EXERCISE OBJECTIVE —
Copy out exactly the lines below that run from the one holding "FAN3: D4184 -> IRF520" to the one holding "SONAR1 pin ECHO: 8 -> 16", keeping both of those lines and no others.
#### DATA IN THIS EXERCISE
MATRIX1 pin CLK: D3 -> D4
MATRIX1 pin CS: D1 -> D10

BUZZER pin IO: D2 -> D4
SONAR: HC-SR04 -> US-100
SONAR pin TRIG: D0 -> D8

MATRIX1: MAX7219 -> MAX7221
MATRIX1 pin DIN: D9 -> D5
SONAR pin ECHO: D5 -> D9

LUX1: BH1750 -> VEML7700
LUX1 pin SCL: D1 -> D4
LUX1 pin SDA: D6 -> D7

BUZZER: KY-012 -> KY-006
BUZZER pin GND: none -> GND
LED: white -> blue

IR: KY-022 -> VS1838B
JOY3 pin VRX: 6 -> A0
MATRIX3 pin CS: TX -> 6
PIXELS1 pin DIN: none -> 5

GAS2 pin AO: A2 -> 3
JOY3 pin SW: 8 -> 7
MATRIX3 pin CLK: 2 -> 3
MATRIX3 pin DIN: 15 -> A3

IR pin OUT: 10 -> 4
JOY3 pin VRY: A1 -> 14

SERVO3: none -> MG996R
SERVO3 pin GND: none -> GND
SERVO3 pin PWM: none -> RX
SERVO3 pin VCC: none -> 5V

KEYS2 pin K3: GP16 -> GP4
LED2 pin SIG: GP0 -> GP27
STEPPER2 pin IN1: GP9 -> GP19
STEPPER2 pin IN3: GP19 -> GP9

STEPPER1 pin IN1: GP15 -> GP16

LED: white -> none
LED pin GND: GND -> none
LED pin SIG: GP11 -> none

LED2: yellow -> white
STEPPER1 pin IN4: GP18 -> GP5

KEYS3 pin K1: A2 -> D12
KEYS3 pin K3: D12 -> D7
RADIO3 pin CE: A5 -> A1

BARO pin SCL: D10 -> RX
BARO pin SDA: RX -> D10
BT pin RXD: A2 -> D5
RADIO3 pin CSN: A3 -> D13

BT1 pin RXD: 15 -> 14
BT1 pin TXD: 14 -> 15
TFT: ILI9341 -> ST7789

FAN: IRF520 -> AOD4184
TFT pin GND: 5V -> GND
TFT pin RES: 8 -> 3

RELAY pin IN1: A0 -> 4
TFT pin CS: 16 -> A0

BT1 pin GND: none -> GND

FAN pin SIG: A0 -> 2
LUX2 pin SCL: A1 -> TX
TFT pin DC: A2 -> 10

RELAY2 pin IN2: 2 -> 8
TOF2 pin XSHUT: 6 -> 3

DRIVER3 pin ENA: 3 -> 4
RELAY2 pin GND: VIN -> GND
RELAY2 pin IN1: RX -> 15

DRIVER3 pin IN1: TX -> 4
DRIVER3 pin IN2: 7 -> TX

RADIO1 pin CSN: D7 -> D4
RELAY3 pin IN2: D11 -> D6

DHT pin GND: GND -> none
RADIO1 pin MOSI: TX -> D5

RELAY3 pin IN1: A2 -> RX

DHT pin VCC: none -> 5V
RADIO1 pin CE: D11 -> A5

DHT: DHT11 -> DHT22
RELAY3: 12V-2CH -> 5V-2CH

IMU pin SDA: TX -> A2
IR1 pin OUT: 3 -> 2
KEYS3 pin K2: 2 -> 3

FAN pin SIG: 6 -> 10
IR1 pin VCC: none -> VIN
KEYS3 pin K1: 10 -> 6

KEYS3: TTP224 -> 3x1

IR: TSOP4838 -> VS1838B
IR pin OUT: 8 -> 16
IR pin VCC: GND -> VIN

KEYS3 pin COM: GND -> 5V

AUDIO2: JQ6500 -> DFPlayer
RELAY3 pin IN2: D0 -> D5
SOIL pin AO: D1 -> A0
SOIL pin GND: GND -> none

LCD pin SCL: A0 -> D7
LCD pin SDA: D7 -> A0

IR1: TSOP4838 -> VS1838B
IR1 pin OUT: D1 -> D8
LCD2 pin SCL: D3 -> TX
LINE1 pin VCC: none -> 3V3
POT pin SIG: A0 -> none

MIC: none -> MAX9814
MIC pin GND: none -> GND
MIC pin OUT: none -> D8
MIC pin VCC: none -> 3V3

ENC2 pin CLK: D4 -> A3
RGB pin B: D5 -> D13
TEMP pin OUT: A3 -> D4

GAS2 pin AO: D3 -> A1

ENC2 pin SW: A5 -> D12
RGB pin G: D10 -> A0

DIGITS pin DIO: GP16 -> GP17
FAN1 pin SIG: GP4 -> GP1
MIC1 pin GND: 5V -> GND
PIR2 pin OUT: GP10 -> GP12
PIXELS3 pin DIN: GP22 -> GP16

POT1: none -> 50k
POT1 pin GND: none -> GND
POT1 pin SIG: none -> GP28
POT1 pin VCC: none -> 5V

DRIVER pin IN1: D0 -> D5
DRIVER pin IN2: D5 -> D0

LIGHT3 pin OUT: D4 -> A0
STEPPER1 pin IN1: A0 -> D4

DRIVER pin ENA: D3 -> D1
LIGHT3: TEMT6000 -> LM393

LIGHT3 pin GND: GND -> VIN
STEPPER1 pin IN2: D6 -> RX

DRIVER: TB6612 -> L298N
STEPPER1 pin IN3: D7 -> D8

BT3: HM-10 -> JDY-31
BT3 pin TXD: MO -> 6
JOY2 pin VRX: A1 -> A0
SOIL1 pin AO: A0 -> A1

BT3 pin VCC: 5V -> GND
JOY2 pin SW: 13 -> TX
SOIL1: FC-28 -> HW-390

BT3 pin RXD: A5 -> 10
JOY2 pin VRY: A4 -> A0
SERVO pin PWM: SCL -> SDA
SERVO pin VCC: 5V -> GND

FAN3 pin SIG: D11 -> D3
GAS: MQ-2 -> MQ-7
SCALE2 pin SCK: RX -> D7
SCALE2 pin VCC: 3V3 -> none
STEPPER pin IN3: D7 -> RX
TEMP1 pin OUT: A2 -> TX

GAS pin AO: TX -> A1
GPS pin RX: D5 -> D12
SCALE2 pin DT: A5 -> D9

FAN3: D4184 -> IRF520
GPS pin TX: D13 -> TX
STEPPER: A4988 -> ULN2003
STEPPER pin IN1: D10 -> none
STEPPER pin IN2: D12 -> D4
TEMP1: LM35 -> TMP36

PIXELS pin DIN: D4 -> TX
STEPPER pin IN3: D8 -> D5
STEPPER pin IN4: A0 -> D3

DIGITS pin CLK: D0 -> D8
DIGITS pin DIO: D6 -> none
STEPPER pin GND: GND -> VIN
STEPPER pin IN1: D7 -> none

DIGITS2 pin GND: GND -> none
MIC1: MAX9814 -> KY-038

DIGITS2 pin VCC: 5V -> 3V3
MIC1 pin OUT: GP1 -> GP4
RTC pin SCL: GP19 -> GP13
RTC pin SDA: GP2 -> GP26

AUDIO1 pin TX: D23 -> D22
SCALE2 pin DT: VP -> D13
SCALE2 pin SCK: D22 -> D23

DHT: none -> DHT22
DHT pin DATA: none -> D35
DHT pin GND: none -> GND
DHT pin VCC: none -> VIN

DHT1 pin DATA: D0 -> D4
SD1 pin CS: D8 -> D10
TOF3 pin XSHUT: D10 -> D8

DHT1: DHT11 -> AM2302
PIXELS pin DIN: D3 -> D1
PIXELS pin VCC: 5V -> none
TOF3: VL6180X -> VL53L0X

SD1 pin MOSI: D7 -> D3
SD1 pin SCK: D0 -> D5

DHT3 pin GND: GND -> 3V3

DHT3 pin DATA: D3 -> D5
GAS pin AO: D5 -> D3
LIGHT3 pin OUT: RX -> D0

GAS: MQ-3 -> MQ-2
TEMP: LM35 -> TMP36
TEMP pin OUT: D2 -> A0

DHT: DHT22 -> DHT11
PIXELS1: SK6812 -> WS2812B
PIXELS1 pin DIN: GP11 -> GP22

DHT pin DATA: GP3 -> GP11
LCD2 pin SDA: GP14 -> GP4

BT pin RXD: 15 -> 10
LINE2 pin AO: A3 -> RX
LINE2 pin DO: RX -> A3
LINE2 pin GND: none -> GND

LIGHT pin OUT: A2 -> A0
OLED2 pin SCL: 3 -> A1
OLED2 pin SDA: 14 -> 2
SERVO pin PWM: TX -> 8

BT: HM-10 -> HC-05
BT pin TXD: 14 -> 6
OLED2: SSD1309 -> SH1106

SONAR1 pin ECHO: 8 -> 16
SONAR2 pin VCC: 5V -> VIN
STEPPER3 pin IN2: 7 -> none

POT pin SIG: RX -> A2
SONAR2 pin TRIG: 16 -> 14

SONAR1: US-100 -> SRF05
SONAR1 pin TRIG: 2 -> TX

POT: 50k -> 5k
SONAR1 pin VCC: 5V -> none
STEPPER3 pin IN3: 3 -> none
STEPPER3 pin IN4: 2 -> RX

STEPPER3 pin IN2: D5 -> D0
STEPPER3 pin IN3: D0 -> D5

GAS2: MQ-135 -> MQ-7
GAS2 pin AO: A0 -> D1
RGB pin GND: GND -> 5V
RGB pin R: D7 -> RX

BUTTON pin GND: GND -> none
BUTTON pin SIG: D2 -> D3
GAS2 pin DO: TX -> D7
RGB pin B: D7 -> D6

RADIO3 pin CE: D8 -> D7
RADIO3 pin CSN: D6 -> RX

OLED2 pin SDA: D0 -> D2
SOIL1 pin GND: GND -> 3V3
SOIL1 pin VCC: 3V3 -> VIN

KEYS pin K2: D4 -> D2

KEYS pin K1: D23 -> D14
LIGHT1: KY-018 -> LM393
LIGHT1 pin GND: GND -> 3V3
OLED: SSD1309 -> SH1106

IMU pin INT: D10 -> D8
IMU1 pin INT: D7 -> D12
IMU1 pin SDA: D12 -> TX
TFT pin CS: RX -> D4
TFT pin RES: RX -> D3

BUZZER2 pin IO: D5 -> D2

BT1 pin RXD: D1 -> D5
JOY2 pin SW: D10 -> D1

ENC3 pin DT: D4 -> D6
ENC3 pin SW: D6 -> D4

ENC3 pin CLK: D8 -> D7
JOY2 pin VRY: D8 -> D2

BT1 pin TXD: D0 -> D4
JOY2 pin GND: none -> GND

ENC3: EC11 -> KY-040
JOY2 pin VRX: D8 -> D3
########
ANSWER TO THIS PROBLEM —
FAN3: D4184 -> IRF520
GPS pin TX: D13 -> TX
STEPPER: A4988 -> ULN2003
STEPPER pin IN1: D10 -> none
STEPPER pin IN2: D12 -> D4
TEMP1: LM35 -> TMP36

PIXELS pin DIN: D4 -> TX
STEPPER pin IN3: D8 -> D5
STEPPER pin IN4: A0 -> D3

DIGITS pin CLK: D0 -> D8
DIGITS pin DIO: D6 -> none
STEPPER pin GND: GND -> VIN
STEPPER pin IN1: D7 -> none

DIGITS2 pin GND: GND -> none
MIC1: MAX9814 -> KY-038

DIGITS2 pin VCC: 5V -> 3V3
MIC1 pin OUT: GP1 -> GP4
RTC pin SCL: GP19 -> GP13
RTC pin SDA: GP2 -> GP26

AUDIO1 pin TX: D23 -> D22
SCALE2 pin DT: VP -> D13
SCALE2 pin SCK: D22 -> D23

DHT: none -> DHT22
DHT pin DATA: none -> D35
DHT pin GND: none -> GND
DHT pin VCC: none -> VIN

DHT1 pin DATA: D0 -> D4
SD1 pin CS: D8 -> D10
TOF3 pin XSHUT: D10 -> D8

DHT1: DHT11 -> AM2302
PIXELS pin DIN: D3 -> D1
PIXELS pin VCC: 5V -> none
TOF3: VL6180X -> VL53L0X

SD1 pin MOSI: D7 -> D3
SD1 pin SCK: D0 -> D5

DHT3 pin GND: GND -> 3V3

DHT3 pin DATA: D3 -> D5
GAS pin AO: D5 -> D3
LIGHT3 pin OUT: RX -> D0

GAS: MQ-3 -> MQ-2
TEMP: LM35 -> TMP36
TEMP pin OUT: D2 -> A0

DHT: DHT22 -> DHT11
PIXELS1: SK6812 -> WS2812B
PIXELS1 pin DIN: GP11 -> GP22

DHT pin DATA: GP3 -> GP11
LCD2 pin SDA: GP14 -> GP4

BT pin RXD: 15 -> 10
LINE2 pin AO: A3 -> RX
LINE2 pin DO: RX -> A3
LINE2 pin GND: none -> GND

LIGHT pin OUT: A2 -> A0
OLED2 pin SCL: 3 -> A1
OLED2 pin SDA: 14 -> 2
SERVO pin PWM: TX -> 8

BT: HM-10 -> HC-05
BT pin TXD: 14 -> 6
OLED2: SSD1309 -> SH1106

SONAR1 pin ECHO: 8 -> 16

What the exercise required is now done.